*** Begin section ***

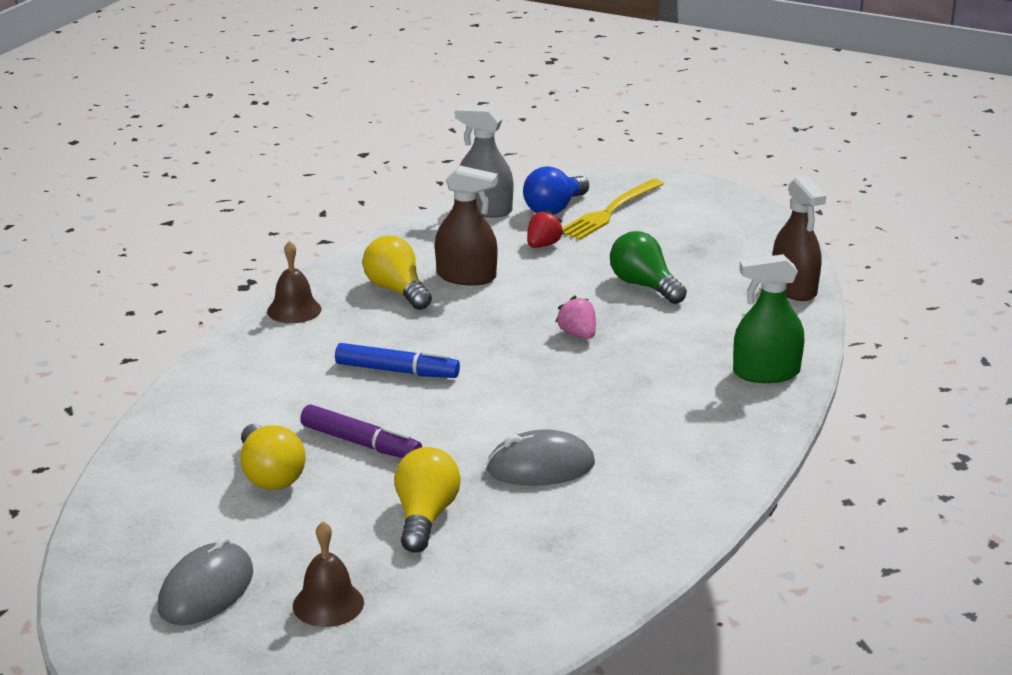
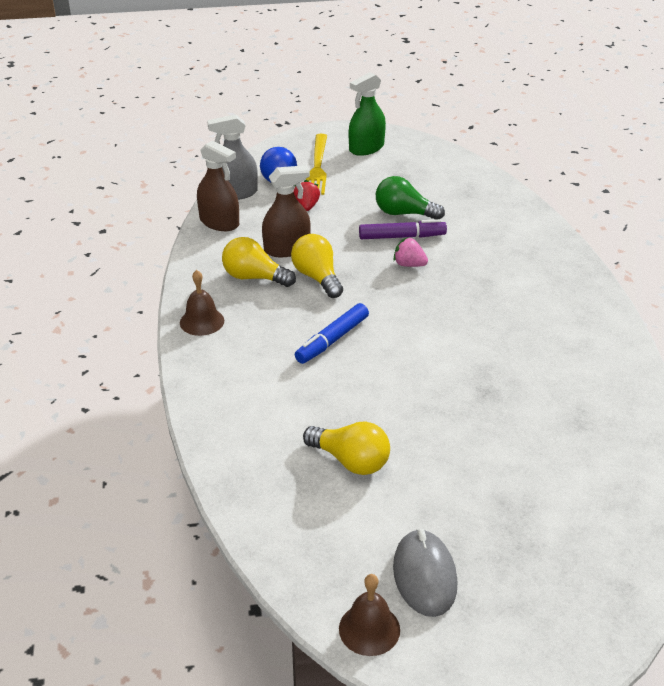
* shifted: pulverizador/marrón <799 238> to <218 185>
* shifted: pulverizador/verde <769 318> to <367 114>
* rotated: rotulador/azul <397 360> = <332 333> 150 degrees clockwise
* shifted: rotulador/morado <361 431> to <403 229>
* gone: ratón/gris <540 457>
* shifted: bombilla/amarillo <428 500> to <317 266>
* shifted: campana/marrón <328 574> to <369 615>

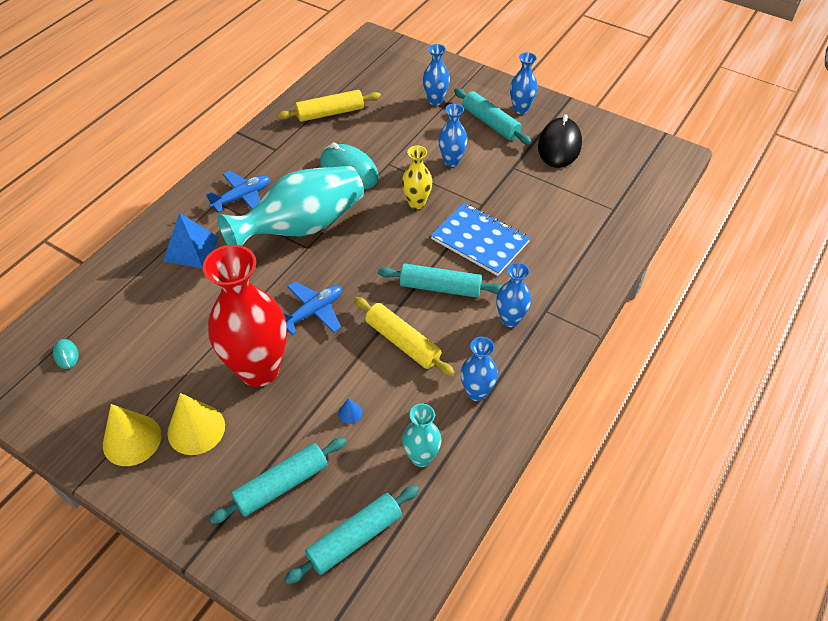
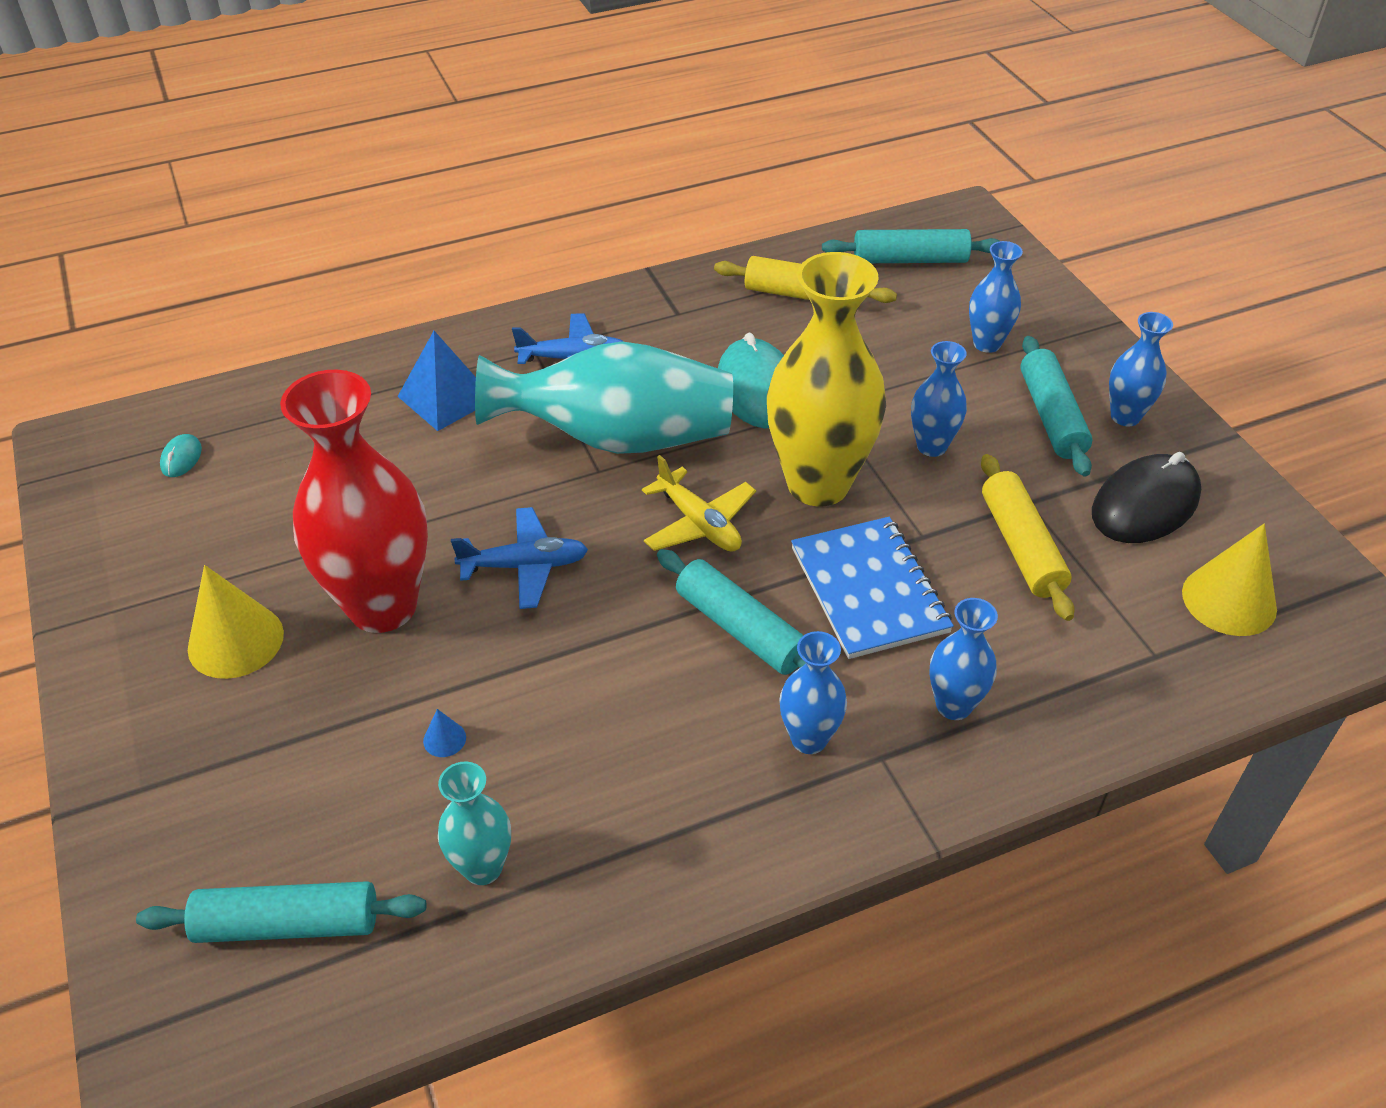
* scaled: florero/amarillo <417 177> = <826 379> x2.04
* shifted: rodillo/amarillo <404 337> to <1027 537>
* shifted: florero/azul <479 369> to <963 659>
* shifted: cono/amarillo <132 435> to <1229 580>
* shifted: rodillo/turquesa <277 480> to <910 246>
* new: avión/amarillo <699 503>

*** End section ***

■ Problem to work on
From the records above, copy each line that contains the word "rotulador".

■ Output
* rotated: rotulador/azul <397 360> = <332 333> 150 degrees clockwise
* shifted: rotulador/morado <361 431> to <403 229>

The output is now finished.